• **WHAT THE EXERCISE ASKS**
Exactly and only the lines from the line holding "move: stockpot (purple)" to the end of the records should be reproduced. Leave pictures out.
(GIVEN RECORDS begins)
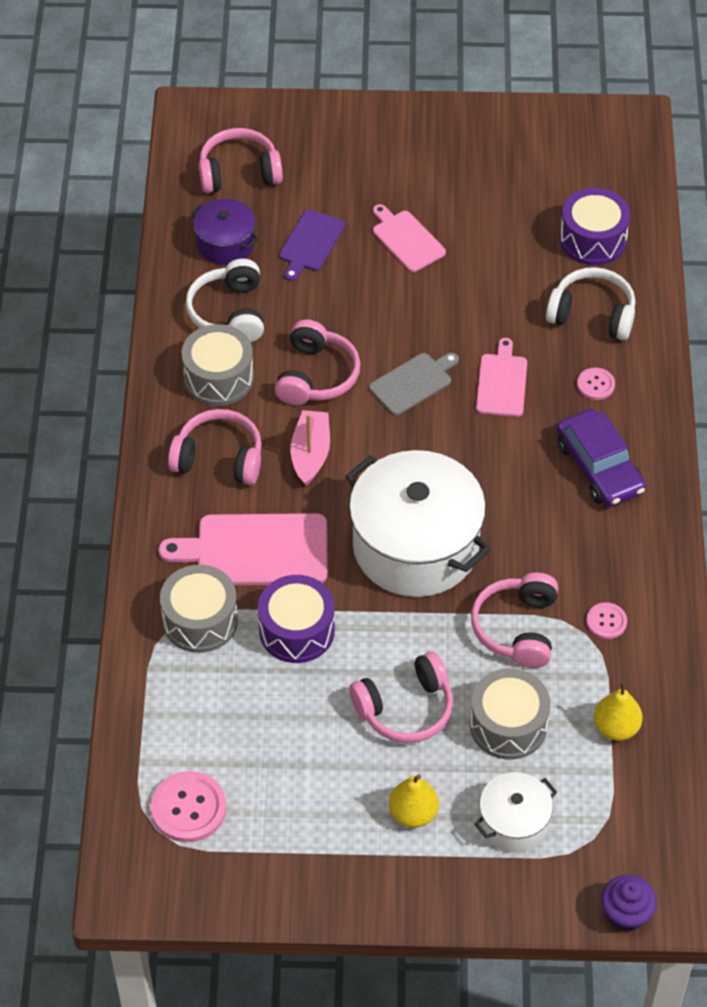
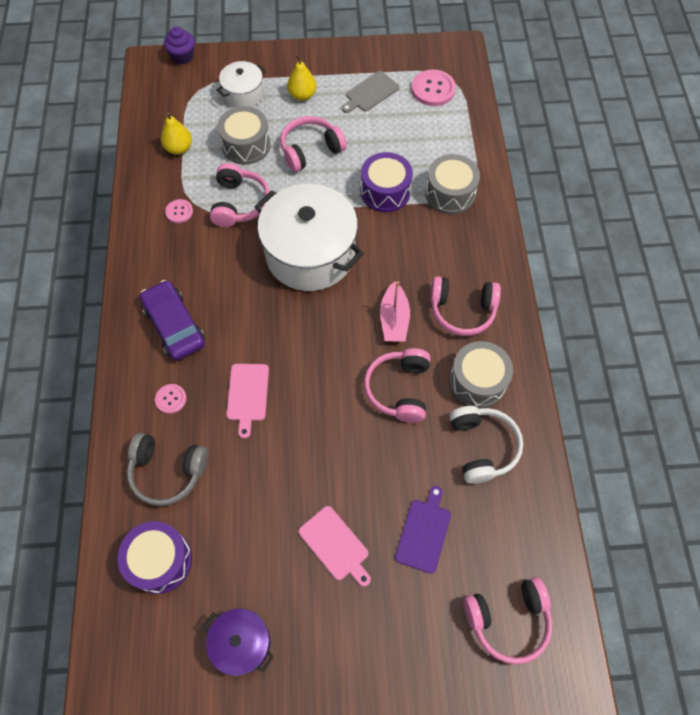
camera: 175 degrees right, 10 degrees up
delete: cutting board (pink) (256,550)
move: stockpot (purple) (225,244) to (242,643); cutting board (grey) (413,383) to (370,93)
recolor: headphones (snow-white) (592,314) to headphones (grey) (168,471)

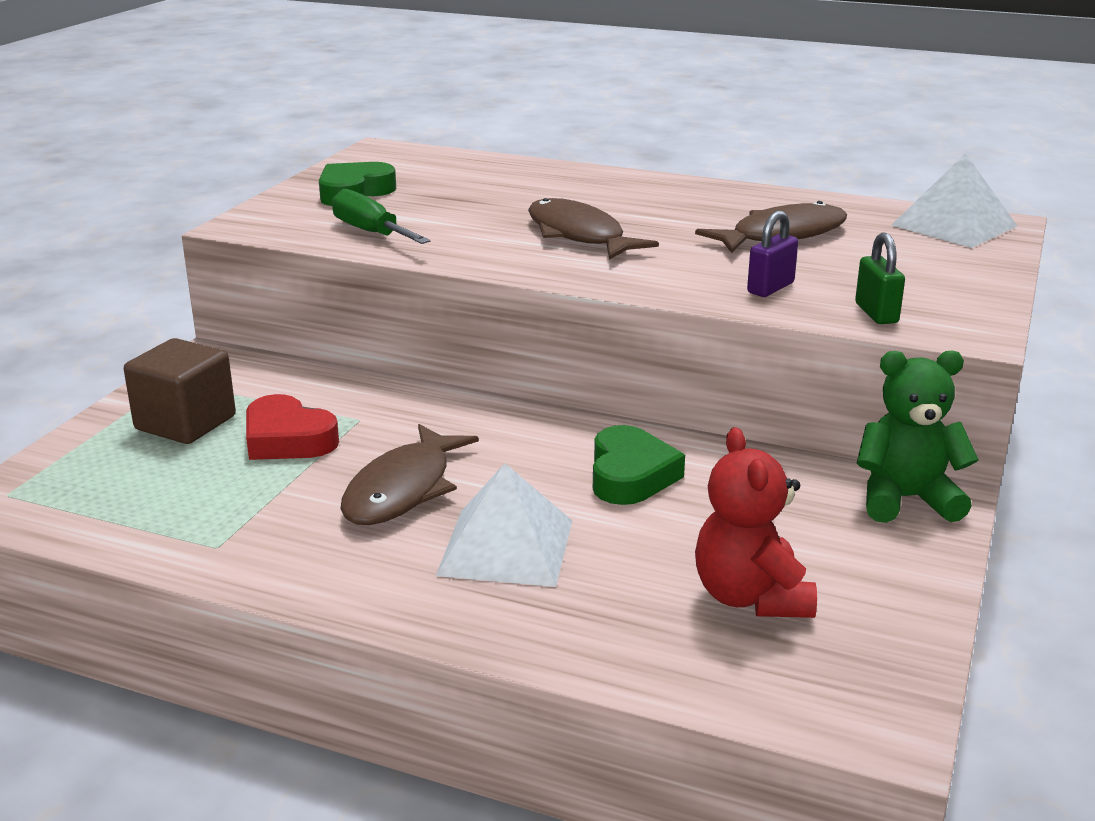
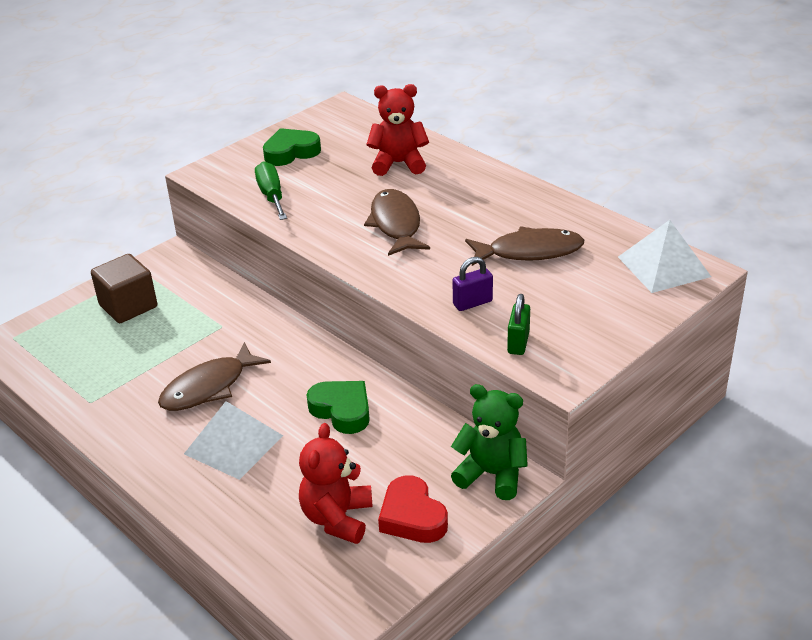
camera: 25 degrees right, 10 degrees up
insert: teddy (crimson) (398,164)
move: heart shape (crimson) (287,439) to (412,517)
rotate: heart shape (green) (630,475) = (342,410) 75 degrees counterclockwise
(GIVEN RECORDS ends)
• **WRITTEN REPLY**
move: stockpot (purple) (225,244) to (242,643); cutting board (grey) (413,383) to (370,93)
recolor: headphones (snow-white) (592,314) to headphones (grey) (168,471)

camera: 25 degrees right, 10 degrees up
insert: teddy (crimson) (398,164)
move: heart shape (crimson) (287,439) to (412,517)
rotate: heart shape (green) (630,475) = (342,410) 75 degrees counterclockwise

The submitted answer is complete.